- Task statement -
Among the lines of the records, find all that carry the word "COIL" and copy them.
BEGIN Source material
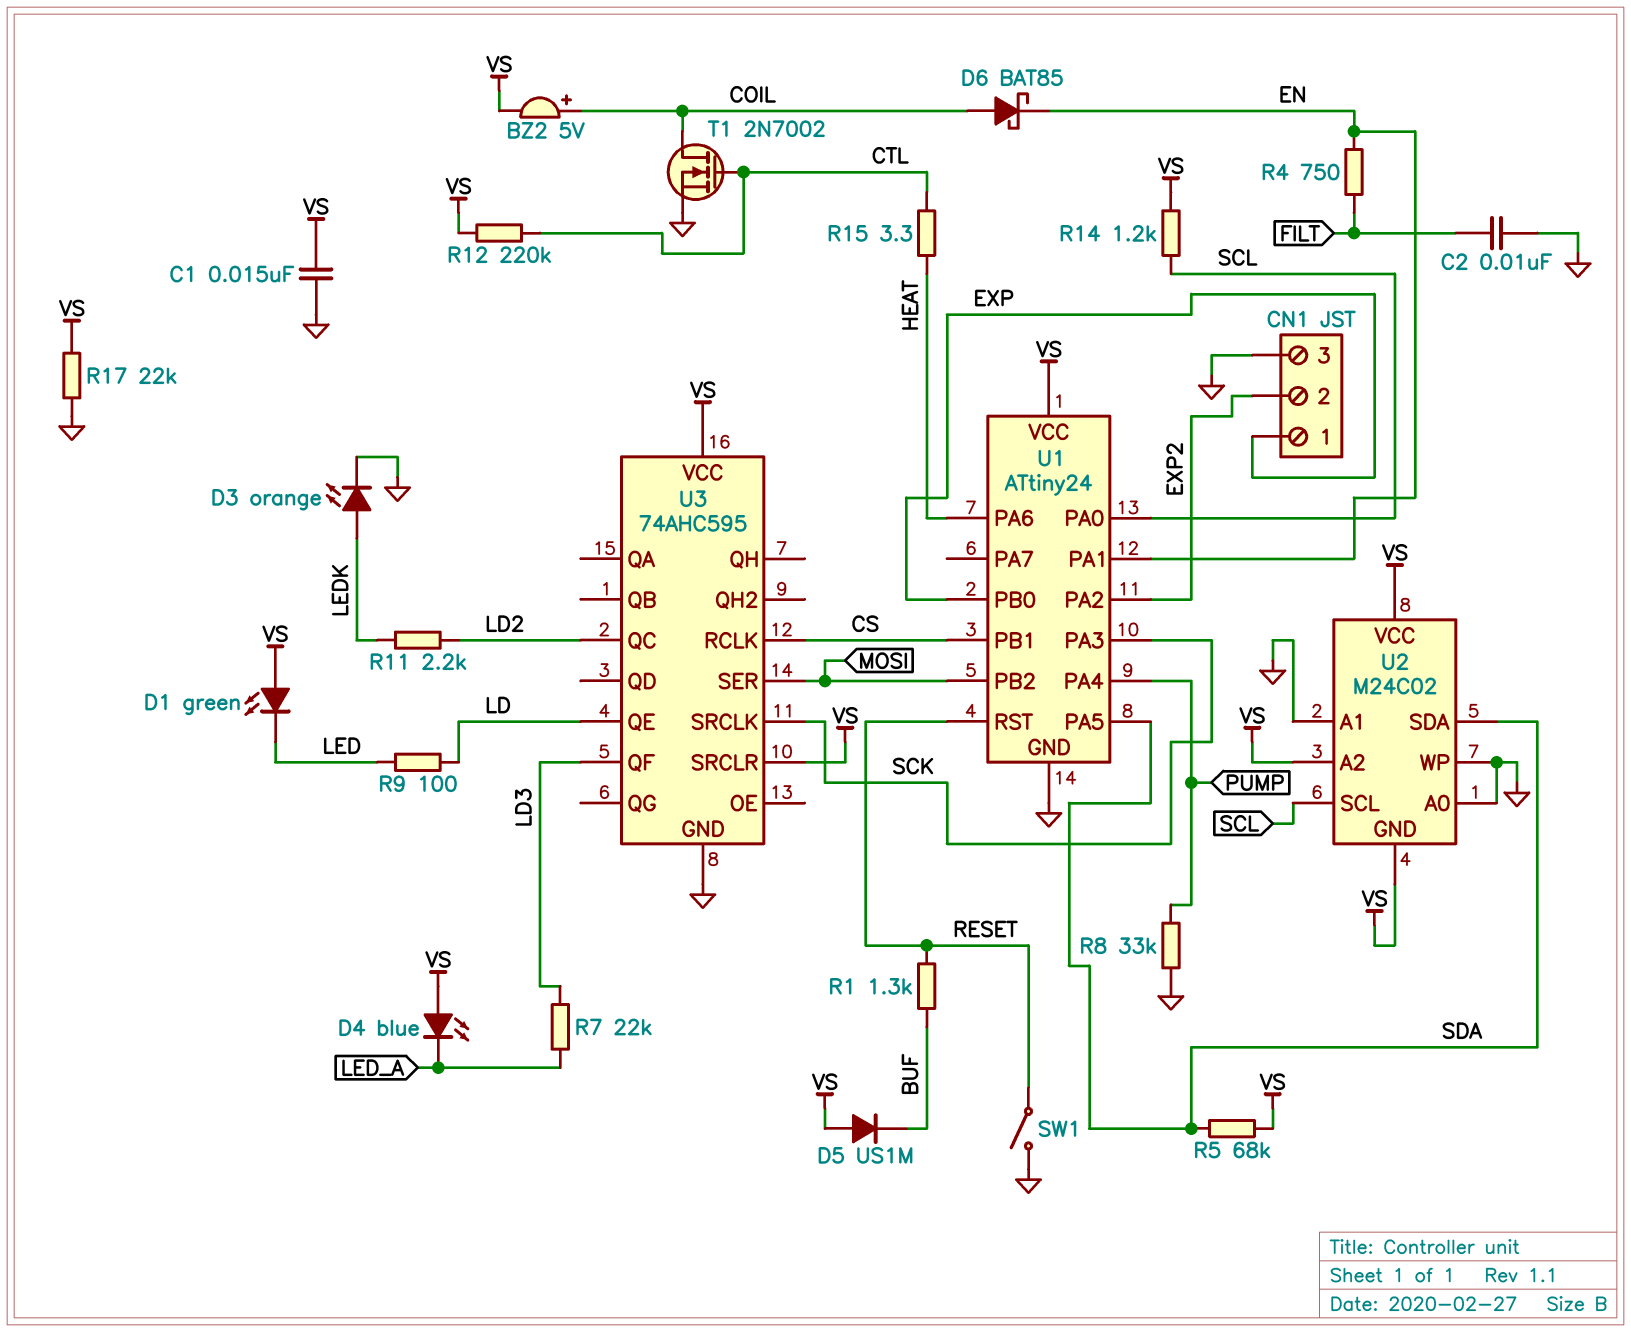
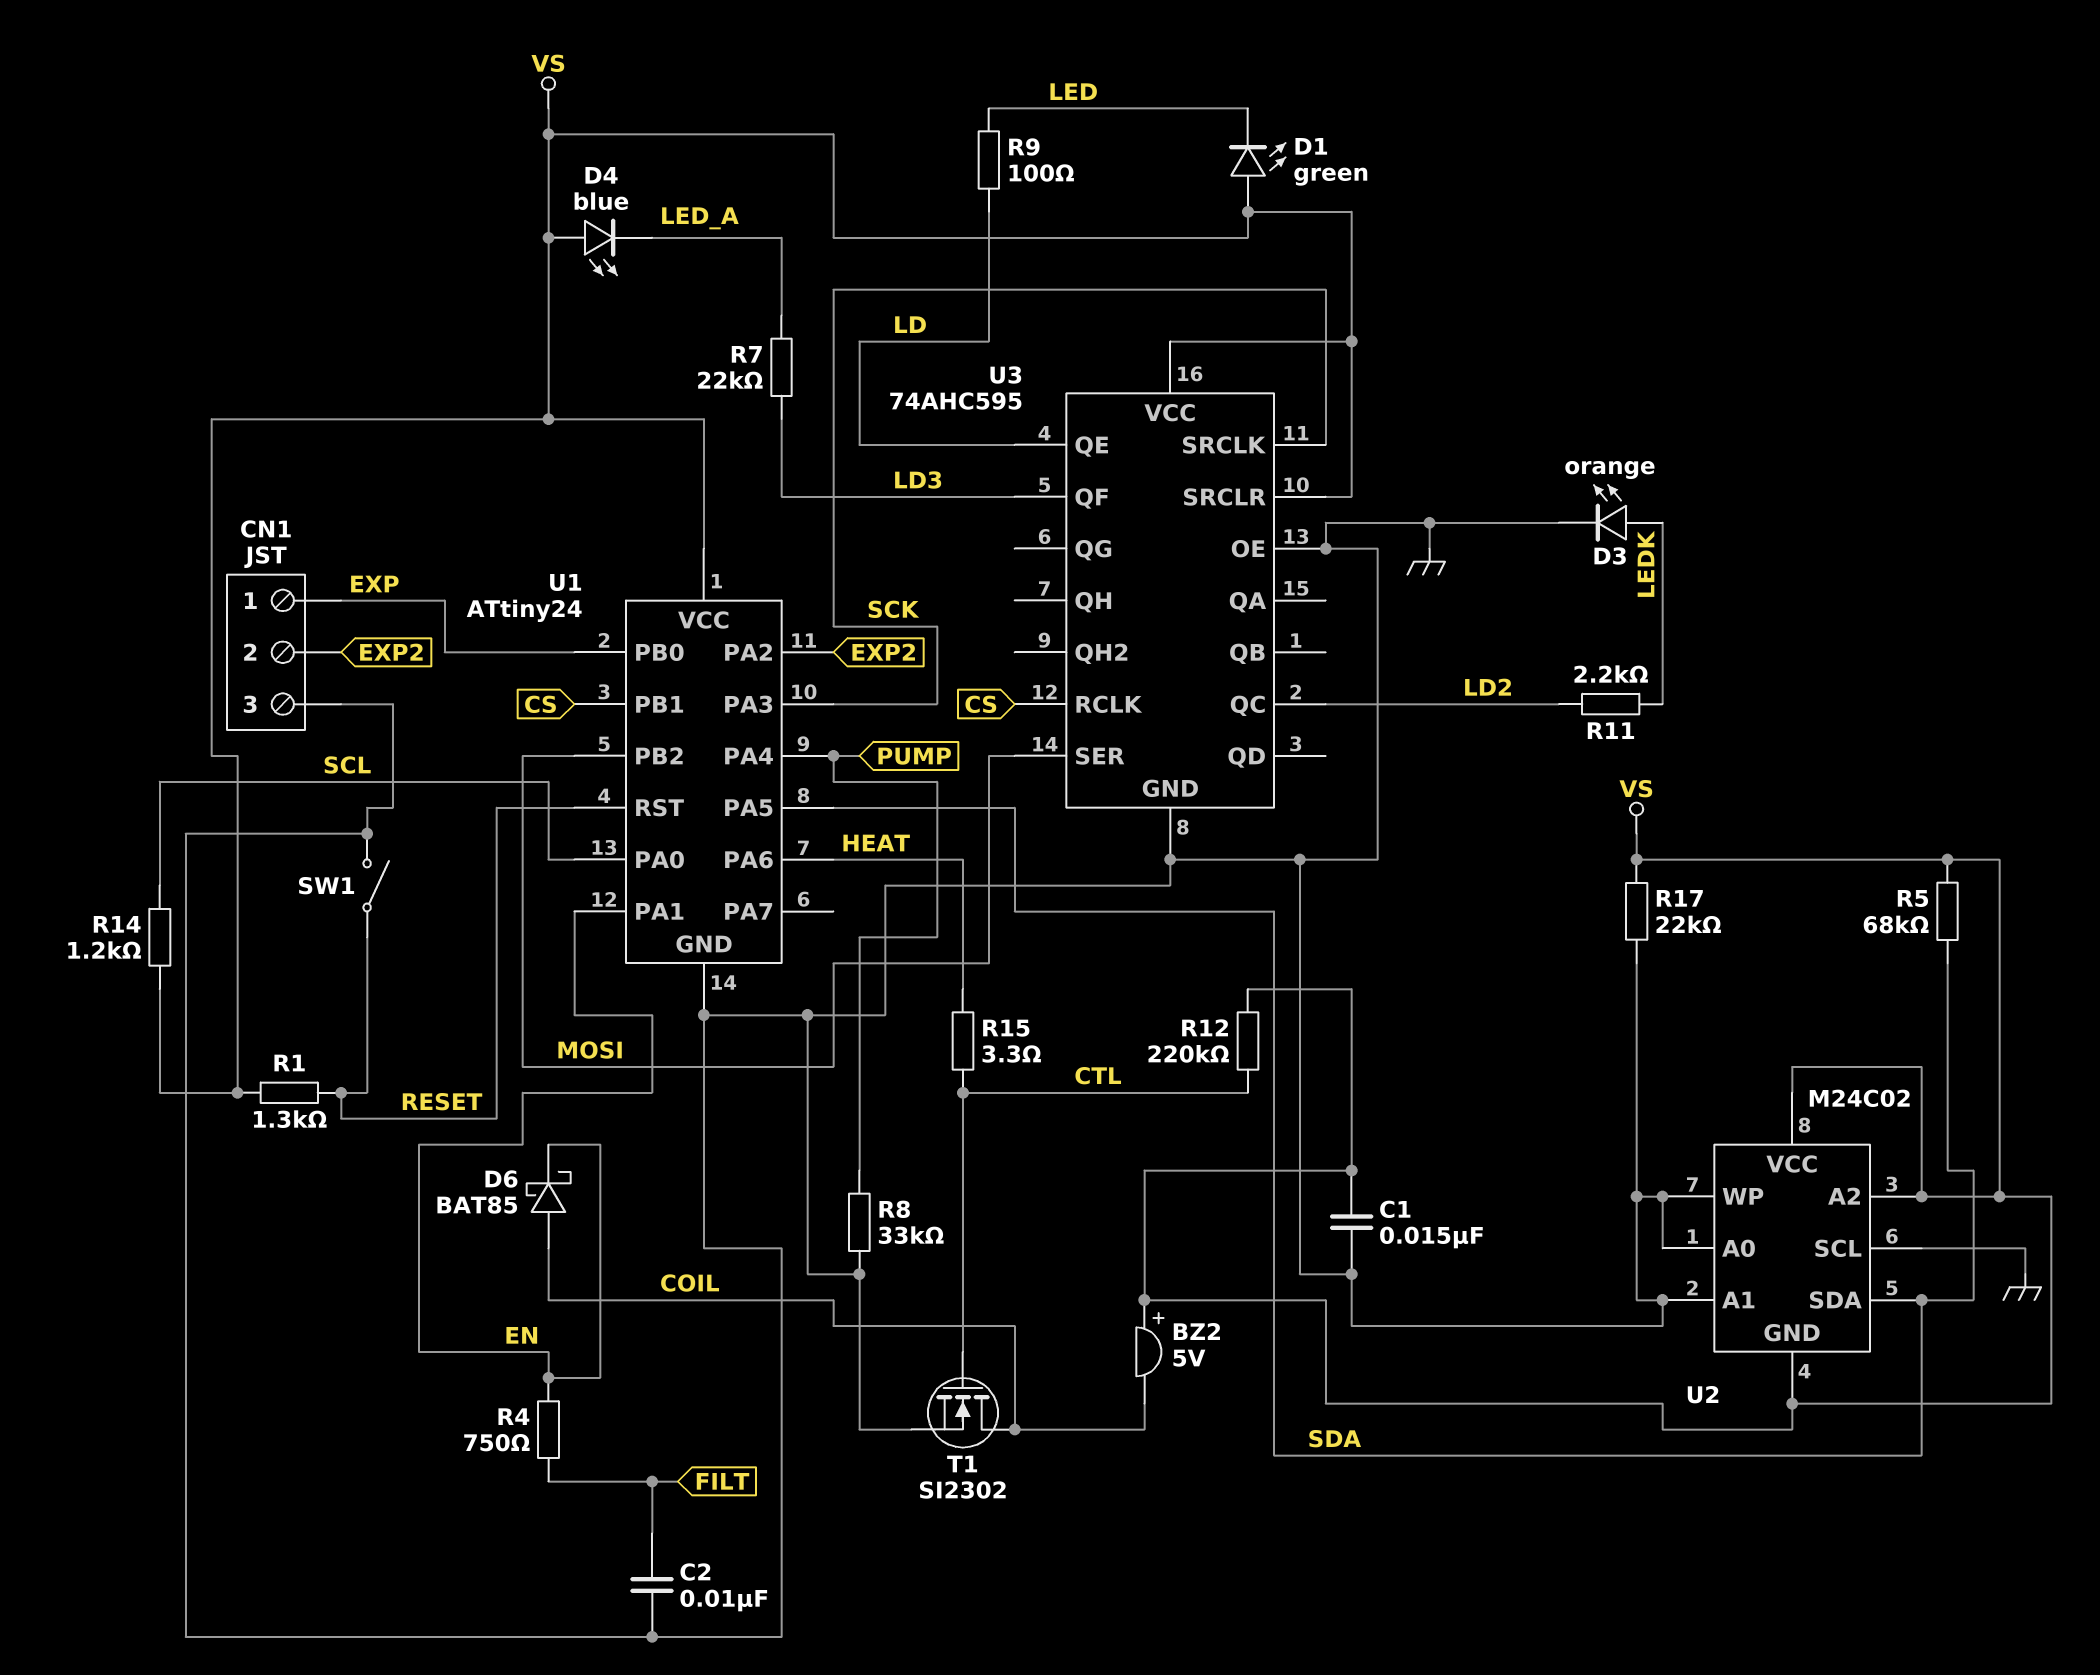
BZ2: buzzer 5V (plus COIL, minus VS) -> buzzer 5V (plus VS, minus COIL)
D5: diode US1M (A VS, K BUF) -> none
R1: 1.3k (BUF, RESET) -> 1.3k (RESET, VS)
T1: NMOS 2N7002 (G CTL, D COIL, S GND) -> NMOS SI2302 (G CTL, D COIL, S GND)
U2 pin SCL: SCL -> GND
U3 pin OE: none -> GND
END Source material
- Written answer -
BZ2: buzzer 5V (plus COIL, minus VS) -> buzzer 5V (plus VS, minus COIL)
T1: NMOS 2N7002 (G CTL, D COIL, S GND) -> NMOS SI2302 (G CTL, D COIL, S GND)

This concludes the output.